Data excerpt:
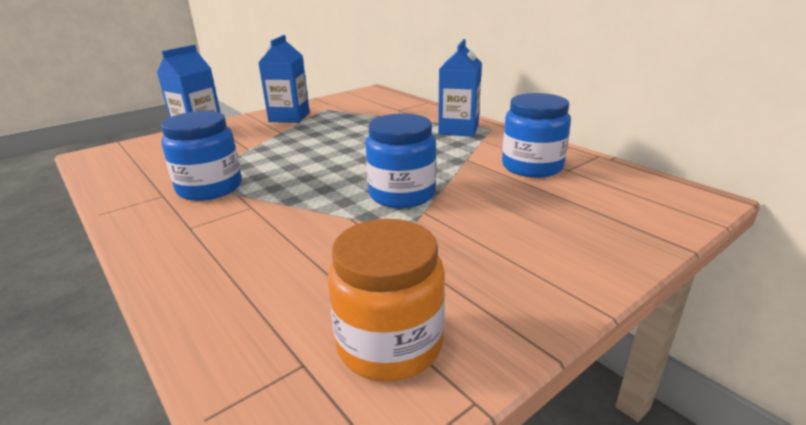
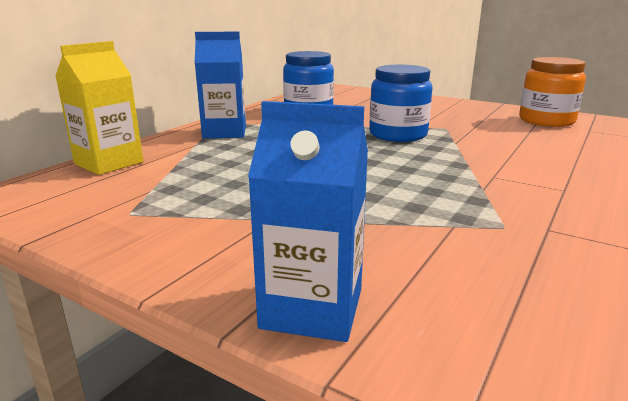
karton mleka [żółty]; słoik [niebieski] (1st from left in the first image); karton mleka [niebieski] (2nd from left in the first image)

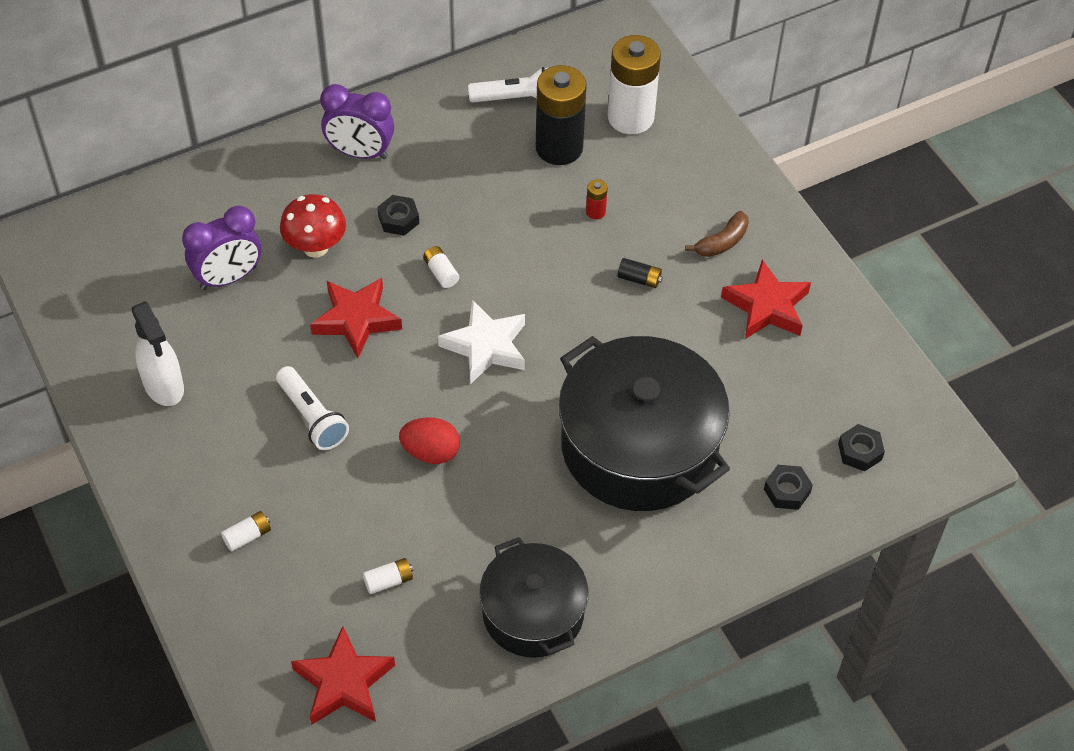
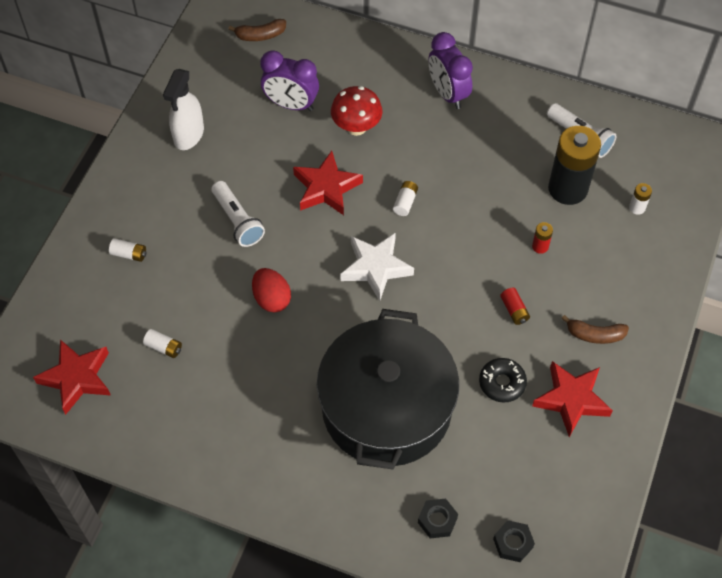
latarka [biały] (1st from left); banan [brązowy] (1st from left); donut [czarny]; bateria [czerwony] (1st from left); bateria [biały] (4th from left); nakrętka [czarny] (1st from left in the first image); garnek [czarny] (1st from left in the first image)

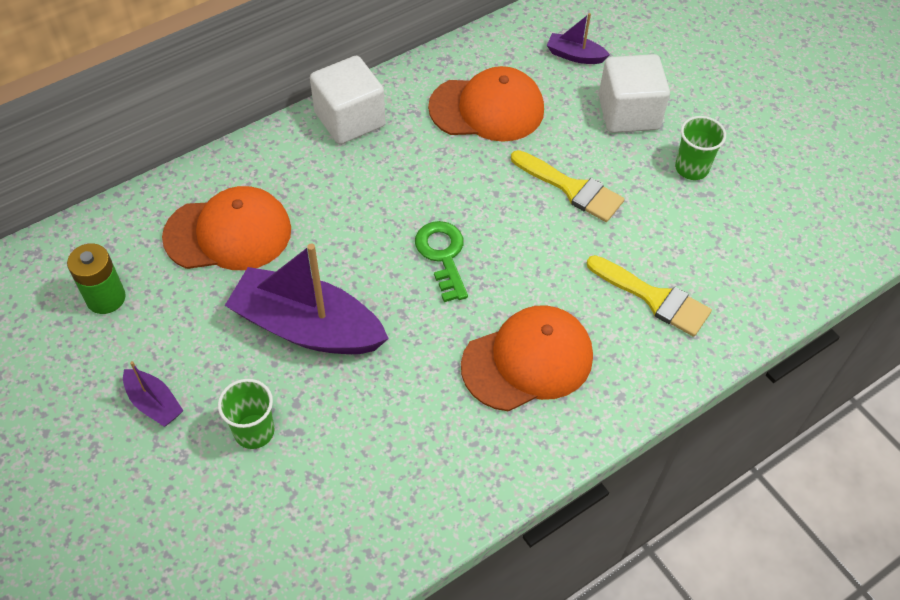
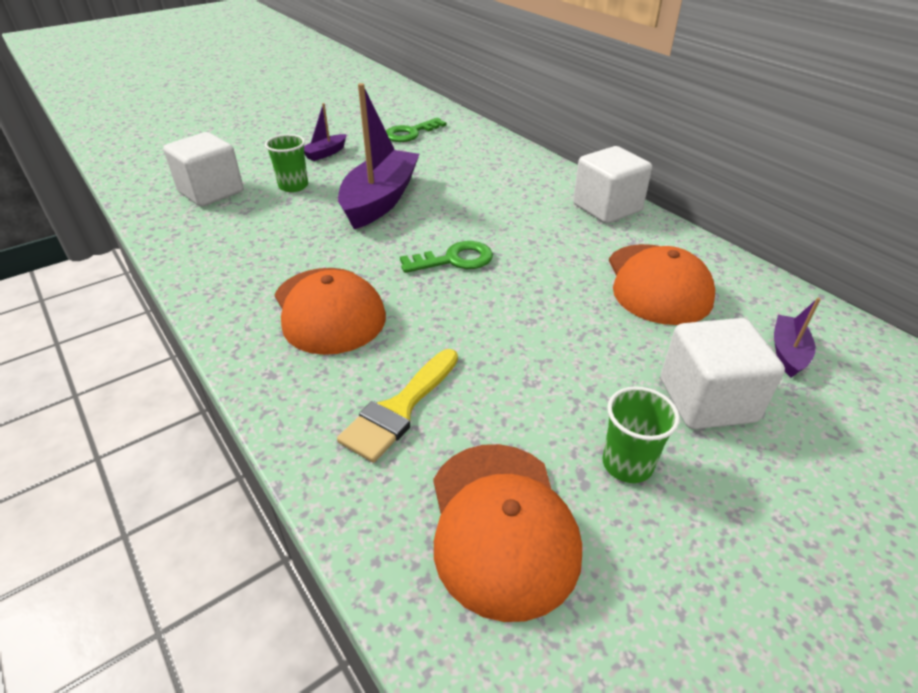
sześcian [biały] (1st from left); klucz [zielony] (1st from left); czapka [pomarańczowy] (2nd from left); pędzel [żółty] (1st from left in the first image)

Task:
Exclude the pictures from the copy. Retype exactly the lines running from the one containing "latarka [biały] (1st" through the last line of the listing.

Result below:
latarka [biały] (1st from left); banan [brązowy] (1st from left); donut [czarny]; bateria [czerwony] (1st from left); bateria [biały] (4th from left); nakrętka [czarny] (1st from left in the first image); garnek [czarny] (1st from left in the first image)

sześcian [biały] (1st from left); klucz [zielony] (1st from left); czapka [pomarańczowy] (2nd from left); pędzel [żółty] (1st from left in the first image)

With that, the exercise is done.